What you are asked to do:
What is needed here is every line of the records that includes "teapot".

BEGIN

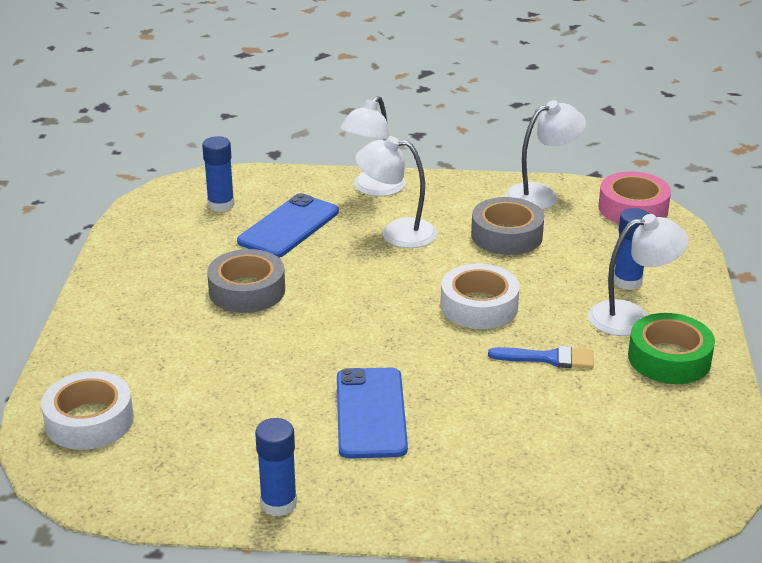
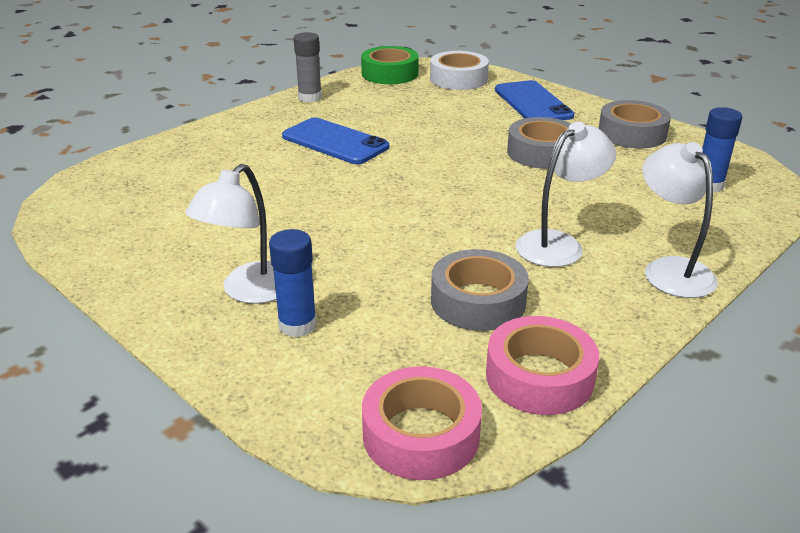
camera: 130 degrees right, 0 degrees up
(146, 262) = (632, 134): none -> grey tape
(278, 503) = (310, 97): blue glue stick -> grey glue stick
(289, 227) = (631, 200): blue phone -> blue phone (532, 103)
(479, 306) = (384, 228): white tape -> none
(541, 195) = (539, 377): white lamp -> pink tape
(548, 358) = (274, 223): blue brush -> none
(669, 358) = (175, 275): green tape -> green tape (390, 74)

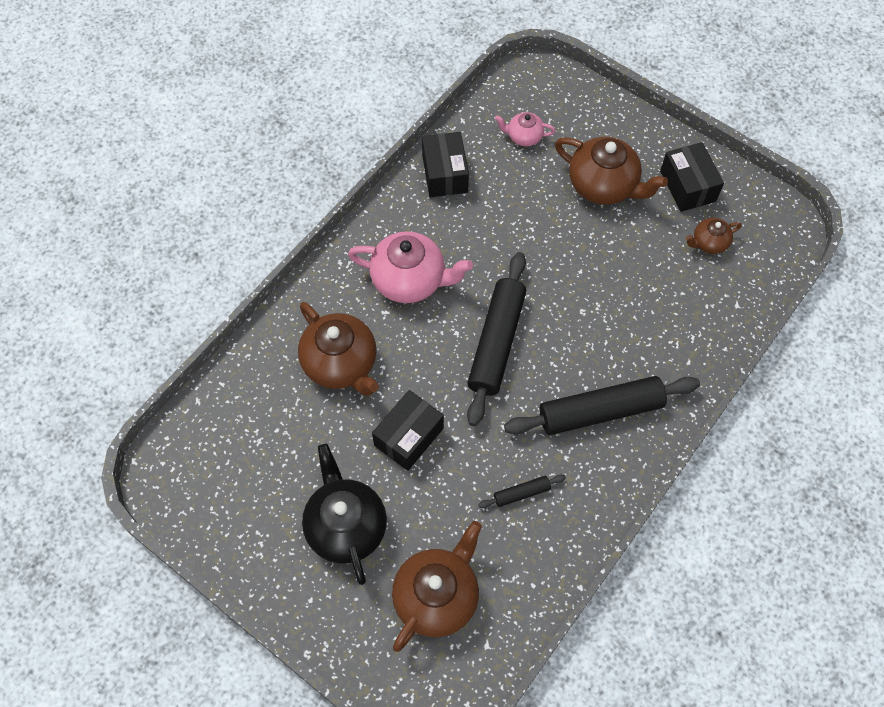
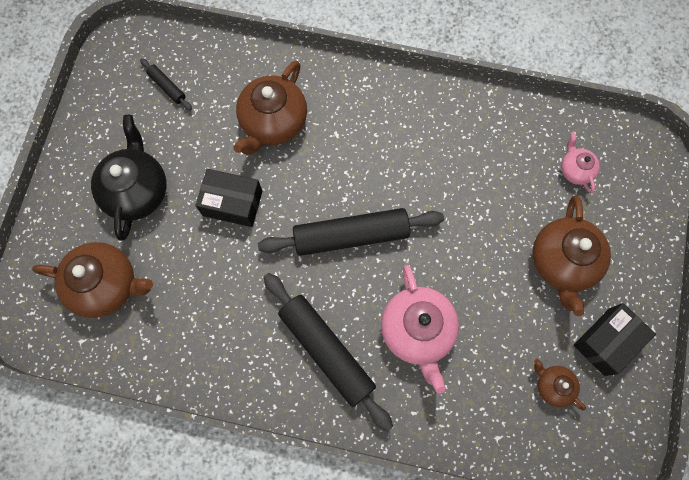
camera: 65 degrees right, 10 degrees up
(346, 526) = (137, 190): black teapot -> black teapot turned 45 degrees counterclockwise
(410, 280) = (376, 140): pink teapot -> pink teapot (417, 331)
(444, 174) = (496, 121): black box -> none
(521, 493) = (221, 315): black rolling pin -> black rolling pin (167, 87)

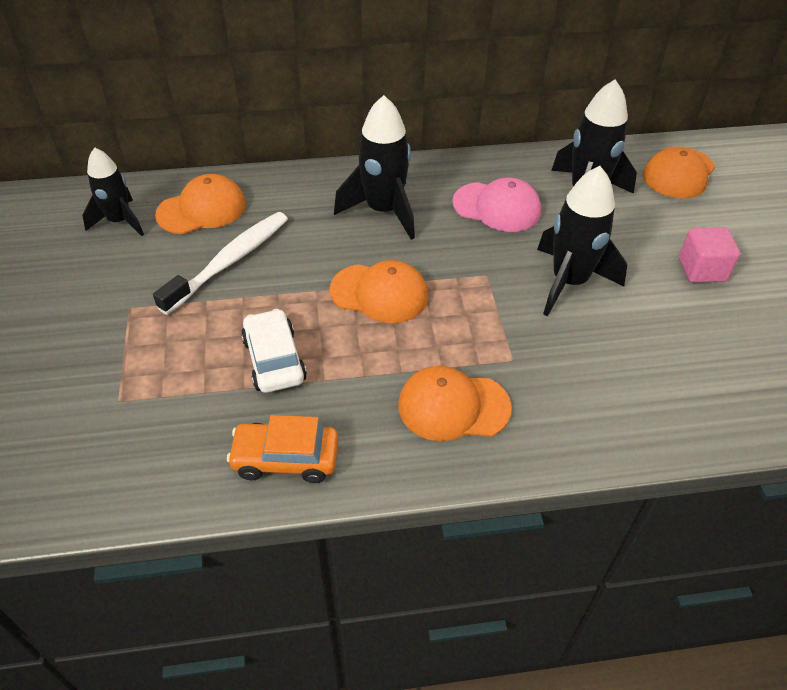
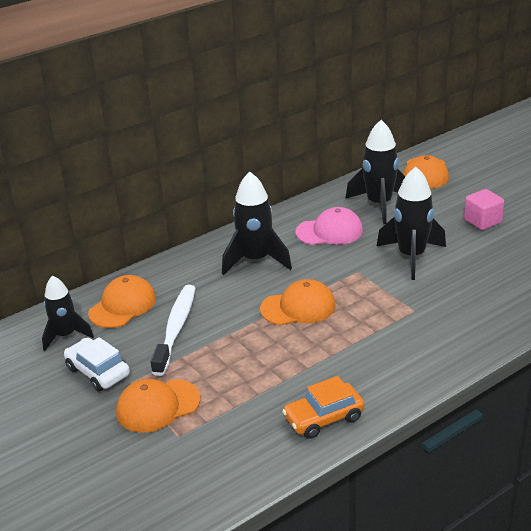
camera: 25 degrees left, 15 degrees down
(274, 360) = (264, 370): white car -> white car (98, 372)
(453, 406) = (401, 348): orange cap -> orange cap (157, 406)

END

Exercise solution:
(346, 526) = (137, 190): black teapot -> black teapot turned 45 degrees counterclockwise
(410, 280) = (376, 140): pink teapot -> pink teapot (417, 331)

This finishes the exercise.